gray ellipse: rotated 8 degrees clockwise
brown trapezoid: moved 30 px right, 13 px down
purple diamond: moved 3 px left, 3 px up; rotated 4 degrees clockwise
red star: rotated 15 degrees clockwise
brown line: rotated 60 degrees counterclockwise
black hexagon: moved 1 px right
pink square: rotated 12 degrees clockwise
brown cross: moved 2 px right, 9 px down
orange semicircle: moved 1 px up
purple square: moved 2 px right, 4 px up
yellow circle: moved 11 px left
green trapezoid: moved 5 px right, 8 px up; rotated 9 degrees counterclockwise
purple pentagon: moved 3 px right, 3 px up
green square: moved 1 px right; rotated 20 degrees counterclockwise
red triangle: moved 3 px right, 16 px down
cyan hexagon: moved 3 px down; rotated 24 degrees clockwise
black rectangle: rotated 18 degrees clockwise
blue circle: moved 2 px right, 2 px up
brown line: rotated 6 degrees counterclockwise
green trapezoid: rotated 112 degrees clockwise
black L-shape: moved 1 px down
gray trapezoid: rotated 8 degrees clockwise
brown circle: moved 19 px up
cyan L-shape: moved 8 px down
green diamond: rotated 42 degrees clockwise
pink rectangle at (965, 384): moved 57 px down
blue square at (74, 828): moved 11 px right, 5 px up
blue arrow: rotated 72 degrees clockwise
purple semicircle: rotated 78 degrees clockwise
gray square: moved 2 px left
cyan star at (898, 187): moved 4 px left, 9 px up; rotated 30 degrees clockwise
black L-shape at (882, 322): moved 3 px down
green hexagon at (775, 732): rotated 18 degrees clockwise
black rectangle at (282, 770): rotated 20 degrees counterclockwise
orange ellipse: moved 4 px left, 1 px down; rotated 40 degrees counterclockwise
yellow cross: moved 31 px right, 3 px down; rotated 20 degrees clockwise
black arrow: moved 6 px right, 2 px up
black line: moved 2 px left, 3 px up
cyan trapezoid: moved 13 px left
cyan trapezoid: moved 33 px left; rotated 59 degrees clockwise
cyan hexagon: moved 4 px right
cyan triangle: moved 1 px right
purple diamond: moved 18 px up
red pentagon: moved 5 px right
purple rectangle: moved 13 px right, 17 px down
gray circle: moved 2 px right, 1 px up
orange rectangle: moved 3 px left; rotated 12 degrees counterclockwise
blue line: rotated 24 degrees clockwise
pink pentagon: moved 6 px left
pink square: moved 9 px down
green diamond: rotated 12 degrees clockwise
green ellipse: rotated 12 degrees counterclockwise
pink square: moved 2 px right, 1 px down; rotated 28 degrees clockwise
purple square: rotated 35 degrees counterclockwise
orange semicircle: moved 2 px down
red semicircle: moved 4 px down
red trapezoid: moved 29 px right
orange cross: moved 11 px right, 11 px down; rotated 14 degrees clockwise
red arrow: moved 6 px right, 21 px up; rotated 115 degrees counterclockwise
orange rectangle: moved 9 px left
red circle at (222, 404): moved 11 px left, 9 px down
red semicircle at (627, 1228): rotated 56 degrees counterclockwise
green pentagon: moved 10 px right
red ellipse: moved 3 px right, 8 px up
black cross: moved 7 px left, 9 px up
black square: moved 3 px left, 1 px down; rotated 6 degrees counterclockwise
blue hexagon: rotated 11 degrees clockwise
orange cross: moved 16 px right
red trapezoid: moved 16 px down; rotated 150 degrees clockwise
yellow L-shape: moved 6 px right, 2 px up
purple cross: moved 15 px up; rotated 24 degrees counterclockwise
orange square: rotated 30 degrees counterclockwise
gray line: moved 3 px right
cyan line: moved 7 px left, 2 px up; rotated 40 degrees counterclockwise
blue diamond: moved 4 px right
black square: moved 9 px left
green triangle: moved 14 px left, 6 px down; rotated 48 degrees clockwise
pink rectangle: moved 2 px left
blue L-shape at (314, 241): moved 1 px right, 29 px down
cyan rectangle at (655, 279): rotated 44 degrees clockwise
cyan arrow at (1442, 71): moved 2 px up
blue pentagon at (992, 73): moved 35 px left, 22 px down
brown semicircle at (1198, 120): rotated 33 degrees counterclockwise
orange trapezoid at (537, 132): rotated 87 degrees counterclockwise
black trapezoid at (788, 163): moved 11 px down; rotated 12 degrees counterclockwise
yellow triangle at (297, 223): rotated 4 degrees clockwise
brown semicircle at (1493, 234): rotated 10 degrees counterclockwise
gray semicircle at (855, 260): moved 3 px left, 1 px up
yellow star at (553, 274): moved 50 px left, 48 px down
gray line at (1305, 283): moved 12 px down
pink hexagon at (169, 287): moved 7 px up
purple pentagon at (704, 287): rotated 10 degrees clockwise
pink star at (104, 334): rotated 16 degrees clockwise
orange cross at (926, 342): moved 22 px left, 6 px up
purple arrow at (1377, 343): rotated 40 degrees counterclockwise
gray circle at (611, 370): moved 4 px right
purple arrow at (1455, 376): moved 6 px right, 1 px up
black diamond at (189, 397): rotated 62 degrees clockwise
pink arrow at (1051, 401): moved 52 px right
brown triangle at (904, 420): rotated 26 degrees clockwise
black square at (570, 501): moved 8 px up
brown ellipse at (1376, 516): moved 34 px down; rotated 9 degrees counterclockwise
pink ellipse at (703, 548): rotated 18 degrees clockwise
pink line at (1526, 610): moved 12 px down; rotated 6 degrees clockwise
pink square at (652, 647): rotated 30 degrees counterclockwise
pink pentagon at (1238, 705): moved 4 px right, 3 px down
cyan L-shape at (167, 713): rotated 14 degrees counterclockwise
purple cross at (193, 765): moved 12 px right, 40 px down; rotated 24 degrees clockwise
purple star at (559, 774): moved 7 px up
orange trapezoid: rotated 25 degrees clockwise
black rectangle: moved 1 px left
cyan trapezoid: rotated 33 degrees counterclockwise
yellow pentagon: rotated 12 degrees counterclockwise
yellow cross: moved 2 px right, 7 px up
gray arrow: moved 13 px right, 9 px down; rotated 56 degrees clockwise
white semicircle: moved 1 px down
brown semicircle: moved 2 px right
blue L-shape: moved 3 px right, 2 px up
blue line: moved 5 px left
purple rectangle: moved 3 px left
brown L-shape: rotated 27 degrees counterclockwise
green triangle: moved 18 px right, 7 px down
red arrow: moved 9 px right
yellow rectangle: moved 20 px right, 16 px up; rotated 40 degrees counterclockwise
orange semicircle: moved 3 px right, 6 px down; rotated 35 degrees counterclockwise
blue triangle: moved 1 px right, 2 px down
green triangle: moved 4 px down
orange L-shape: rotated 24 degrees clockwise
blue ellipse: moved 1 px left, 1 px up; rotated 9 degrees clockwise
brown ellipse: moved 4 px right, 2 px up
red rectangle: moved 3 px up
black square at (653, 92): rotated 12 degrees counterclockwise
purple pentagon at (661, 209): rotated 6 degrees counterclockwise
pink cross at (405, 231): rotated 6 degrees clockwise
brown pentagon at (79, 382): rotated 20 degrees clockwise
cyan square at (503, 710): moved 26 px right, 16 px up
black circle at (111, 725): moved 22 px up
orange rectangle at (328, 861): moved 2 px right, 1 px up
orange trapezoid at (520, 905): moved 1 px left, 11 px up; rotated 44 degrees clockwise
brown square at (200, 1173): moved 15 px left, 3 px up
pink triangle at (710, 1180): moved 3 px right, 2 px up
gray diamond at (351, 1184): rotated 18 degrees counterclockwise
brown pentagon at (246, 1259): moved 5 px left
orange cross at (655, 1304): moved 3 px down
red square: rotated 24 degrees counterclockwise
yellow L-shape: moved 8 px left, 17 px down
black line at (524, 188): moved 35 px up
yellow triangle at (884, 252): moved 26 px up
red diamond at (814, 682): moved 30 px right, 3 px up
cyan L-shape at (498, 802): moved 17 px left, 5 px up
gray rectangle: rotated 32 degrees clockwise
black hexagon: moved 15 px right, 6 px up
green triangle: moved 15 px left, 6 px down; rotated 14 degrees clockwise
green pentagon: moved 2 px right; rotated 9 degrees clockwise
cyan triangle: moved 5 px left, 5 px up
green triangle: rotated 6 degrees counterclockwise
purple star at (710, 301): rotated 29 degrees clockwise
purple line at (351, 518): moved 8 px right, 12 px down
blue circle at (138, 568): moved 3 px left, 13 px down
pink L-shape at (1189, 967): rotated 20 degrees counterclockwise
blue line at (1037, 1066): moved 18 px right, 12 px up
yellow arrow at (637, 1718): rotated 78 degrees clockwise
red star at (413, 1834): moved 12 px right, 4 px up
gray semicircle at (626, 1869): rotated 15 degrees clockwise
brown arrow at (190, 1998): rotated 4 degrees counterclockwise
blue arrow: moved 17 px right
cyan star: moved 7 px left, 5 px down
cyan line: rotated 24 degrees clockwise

========

Print the material above verbatim, first line through the line containing "gray square: moved 2 px left", both included.

> _EXERCISE ANSWER_:
gray ellipse: rotated 8 degrees clockwise
brown trapezoid: moved 30 px right, 13 px down
purple diamond: moved 3 px left, 3 px up; rotated 4 degrees clockwise
red star: rotated 15 degrees clockwise
brown line: rotated 60 degrees counterclockwise
black hexagon: moved 1 px right
pink square: rotated 12 degrees clockwise
brown cross: moved 2 px right, 9 px down
orange semicircle: moved 1 px up
purple square: moved 2 px right, 4 px up
yellow circle: moved 11 px left
green trapezoid: moved 5 px right, 8 px up; rotated 9 degrees counterclockwise
purple pentagon: moved 3 px right, 3 px up
green square: moved 1 px right; rotated 20 degrees counterclockwise
red triangle: moved 3 px right, 16 px down
cyan hexagon: moved 3 px down; rotated 24 degrees clockwise
black rectangle: rotated 18 degrees clockwise
blue circle: moved 2 px right, 2 px up
brown line: rotated 6 degrees counterclockwise
green trapezoid: rotated 112 degrees clockwise
black L-shape: moved 1 px down
gray trapezoid: rotated 8 degrees clockwise
brown circle: moved 19 px up
cyan L-shape: moved 8 px down
green diamond: rotated 42 degrees clockwise
pink rectangle at (965, 384): moved 57 px down
blue square at (74, 828): moved 11 px right, 5 px up
blue arrow: rotated 72 degrees clockwise
purple semicircle: rotated 78 degrees clockwise
gray square: moved 2 px left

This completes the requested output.